(Beginning of Data to process)

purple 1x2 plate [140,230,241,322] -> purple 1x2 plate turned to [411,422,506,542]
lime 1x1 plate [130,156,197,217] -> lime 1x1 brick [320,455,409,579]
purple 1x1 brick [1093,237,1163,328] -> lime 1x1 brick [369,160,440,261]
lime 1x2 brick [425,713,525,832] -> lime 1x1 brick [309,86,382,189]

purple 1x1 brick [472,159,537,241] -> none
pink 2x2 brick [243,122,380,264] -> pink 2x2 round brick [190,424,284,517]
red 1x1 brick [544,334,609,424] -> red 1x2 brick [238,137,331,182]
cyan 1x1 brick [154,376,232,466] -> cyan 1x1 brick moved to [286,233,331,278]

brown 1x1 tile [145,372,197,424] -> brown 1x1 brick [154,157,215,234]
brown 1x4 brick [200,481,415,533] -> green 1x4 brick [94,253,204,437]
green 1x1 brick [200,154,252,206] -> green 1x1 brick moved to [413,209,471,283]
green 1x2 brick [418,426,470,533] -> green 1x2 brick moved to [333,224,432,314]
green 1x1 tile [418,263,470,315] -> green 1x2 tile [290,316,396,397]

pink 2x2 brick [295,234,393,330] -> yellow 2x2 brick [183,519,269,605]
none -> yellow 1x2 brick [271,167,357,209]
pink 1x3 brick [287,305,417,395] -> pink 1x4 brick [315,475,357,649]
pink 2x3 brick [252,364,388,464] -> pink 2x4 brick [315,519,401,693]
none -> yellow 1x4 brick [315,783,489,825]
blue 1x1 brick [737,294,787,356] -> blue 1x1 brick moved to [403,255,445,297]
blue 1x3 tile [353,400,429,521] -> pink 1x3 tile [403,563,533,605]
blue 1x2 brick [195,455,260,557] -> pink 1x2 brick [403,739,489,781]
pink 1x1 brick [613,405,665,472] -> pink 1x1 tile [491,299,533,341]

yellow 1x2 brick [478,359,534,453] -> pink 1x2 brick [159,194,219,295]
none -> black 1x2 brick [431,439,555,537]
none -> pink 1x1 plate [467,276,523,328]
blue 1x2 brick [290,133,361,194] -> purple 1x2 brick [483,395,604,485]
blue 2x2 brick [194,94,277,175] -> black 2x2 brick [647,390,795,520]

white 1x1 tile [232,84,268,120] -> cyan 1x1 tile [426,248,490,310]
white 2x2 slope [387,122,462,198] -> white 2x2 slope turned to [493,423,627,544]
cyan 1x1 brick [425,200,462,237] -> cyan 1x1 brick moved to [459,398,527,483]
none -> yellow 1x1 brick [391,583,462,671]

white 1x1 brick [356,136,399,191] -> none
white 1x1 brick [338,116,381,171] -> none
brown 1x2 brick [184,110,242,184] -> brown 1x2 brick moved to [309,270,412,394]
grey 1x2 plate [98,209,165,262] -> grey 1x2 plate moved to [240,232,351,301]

(End of Data to process)

(Task prompt)
In the lines above, locate the string "plate". Copy every line where it occurs.

(Result of this task)
purple 1x2 plate [140,230,241,322] -> purple 1x2 plate turned to [411,422,506,542]
lime 1x1 plate [130,156,197,217] -> lime 1x1 brick [320,455,409,579]
none -> pink 1x1 plate [467,276,523,328]
grey 1x2 plate [98,209,165,262] -> grey 1x2 plate moved to [240,232,351,301]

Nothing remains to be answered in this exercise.